(Brief)
Pictures stay out of the copy. Transcribe exactly, and only, the line with "(russet) (411, 657)" through the last line of the entries below.

(Entries provided)
● ● ●
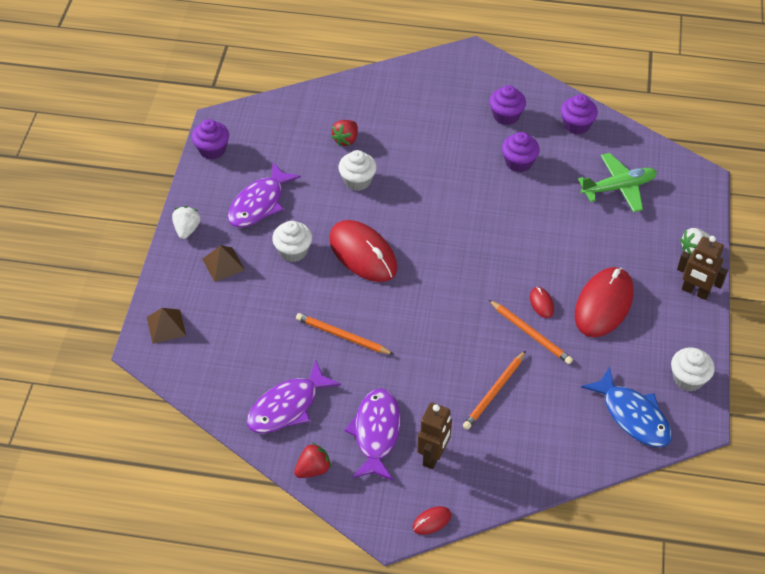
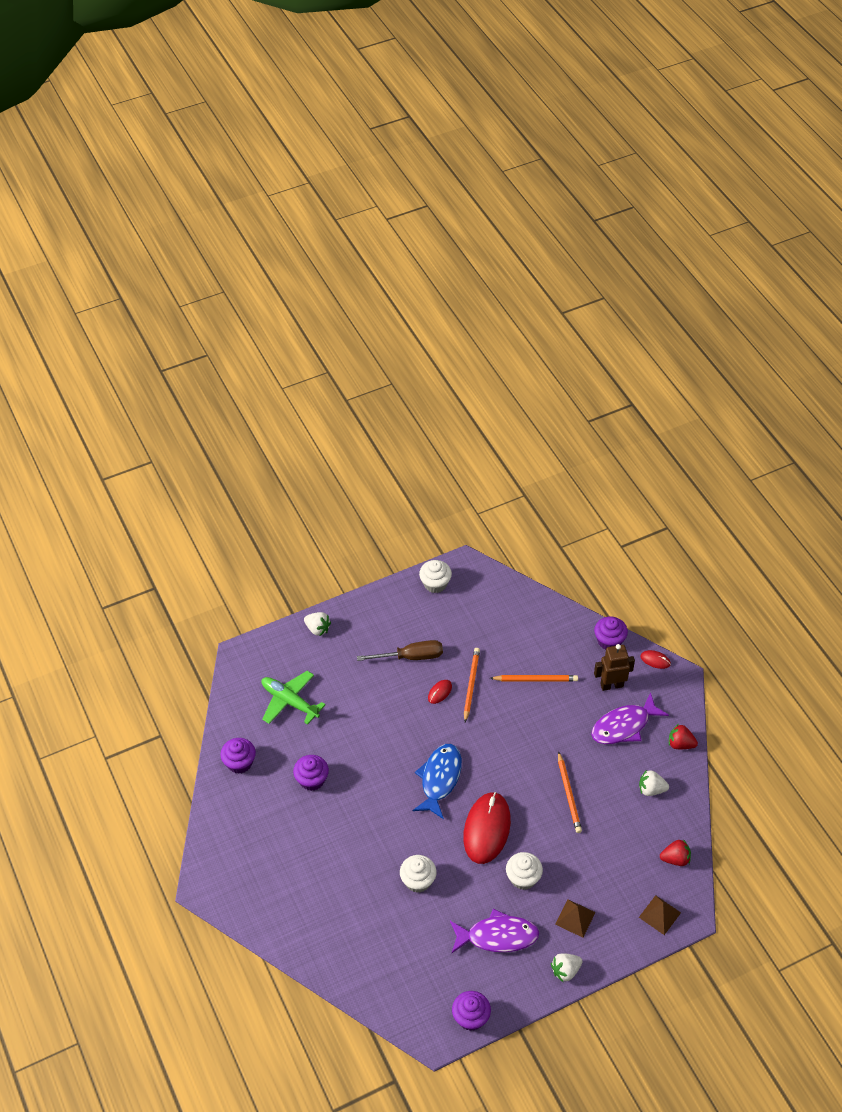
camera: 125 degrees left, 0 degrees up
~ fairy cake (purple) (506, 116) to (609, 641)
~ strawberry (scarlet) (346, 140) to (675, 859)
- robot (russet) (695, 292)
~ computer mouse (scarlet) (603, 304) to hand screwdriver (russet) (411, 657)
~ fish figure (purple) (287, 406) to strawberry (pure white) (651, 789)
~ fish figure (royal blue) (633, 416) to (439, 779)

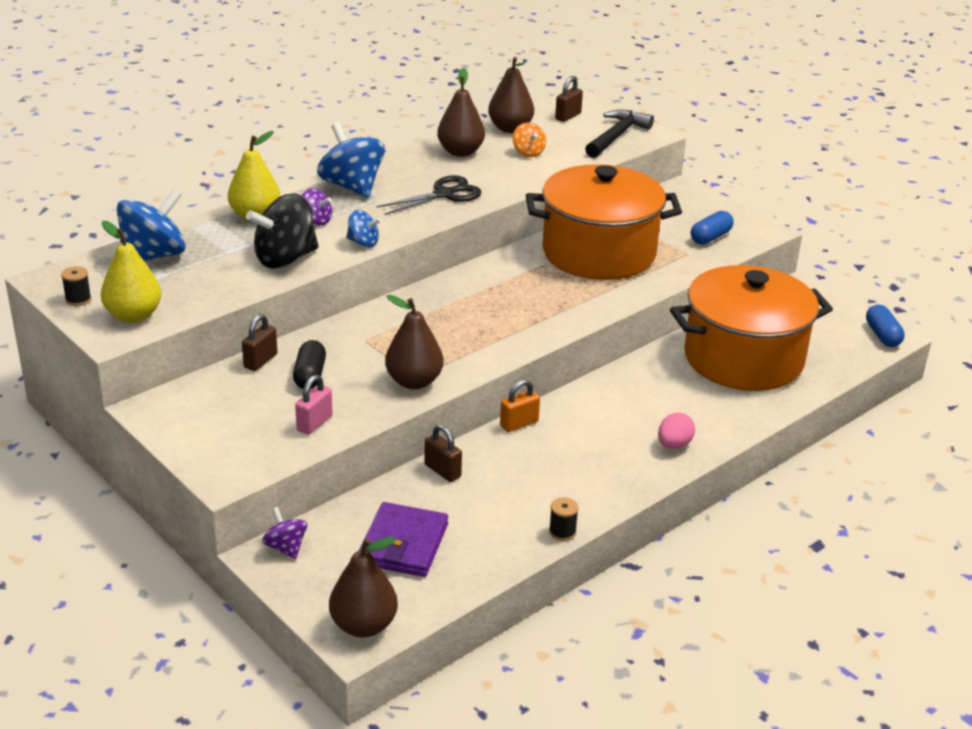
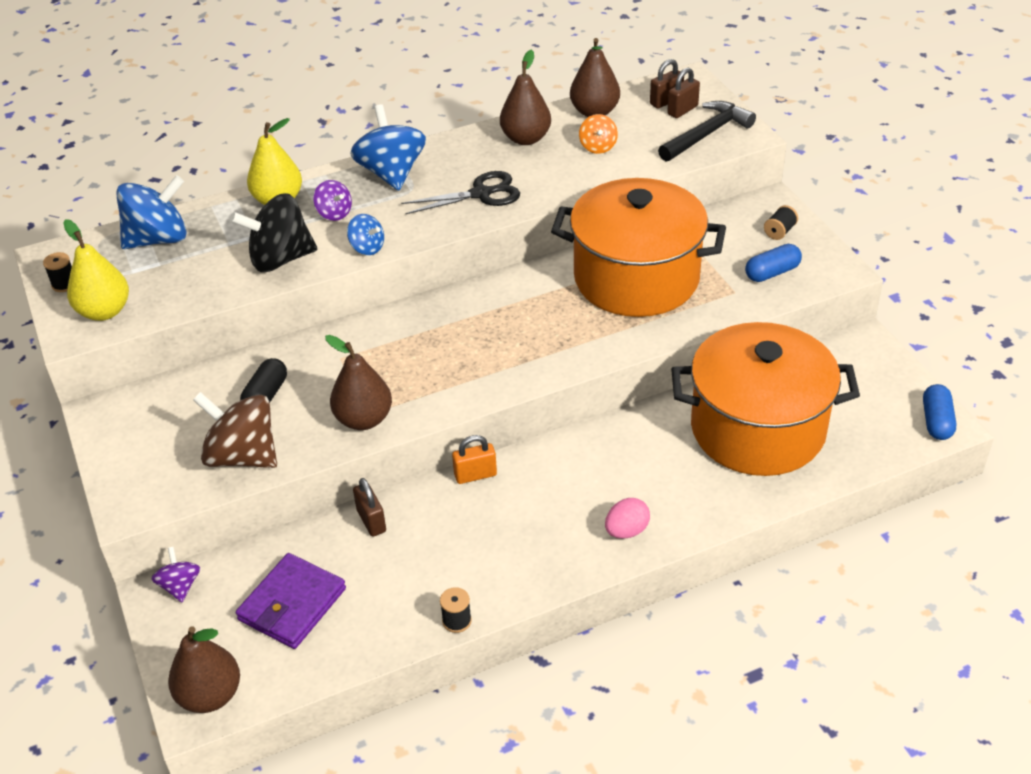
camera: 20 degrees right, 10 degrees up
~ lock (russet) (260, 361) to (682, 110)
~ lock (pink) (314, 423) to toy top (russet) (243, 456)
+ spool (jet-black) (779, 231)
● ● ●
(Result of the exercise)
~ computer mouse (scarlet) (603, 304) to hand screwdriver (russet) (411, 657)
~ fish figure (purple) (287, 406) to strawberry (pure white) (651, 789)
~ fish figure (royal blue) (633, 416) to (439, 779)

camera: 20 degrees right, 10 degrees up
~ lock (russet) (260, 361) to (682, 110)
~ lock (pink) (314, 423) to toy top (russet) (243, 456)
+ spool (jet-black) (779, 231)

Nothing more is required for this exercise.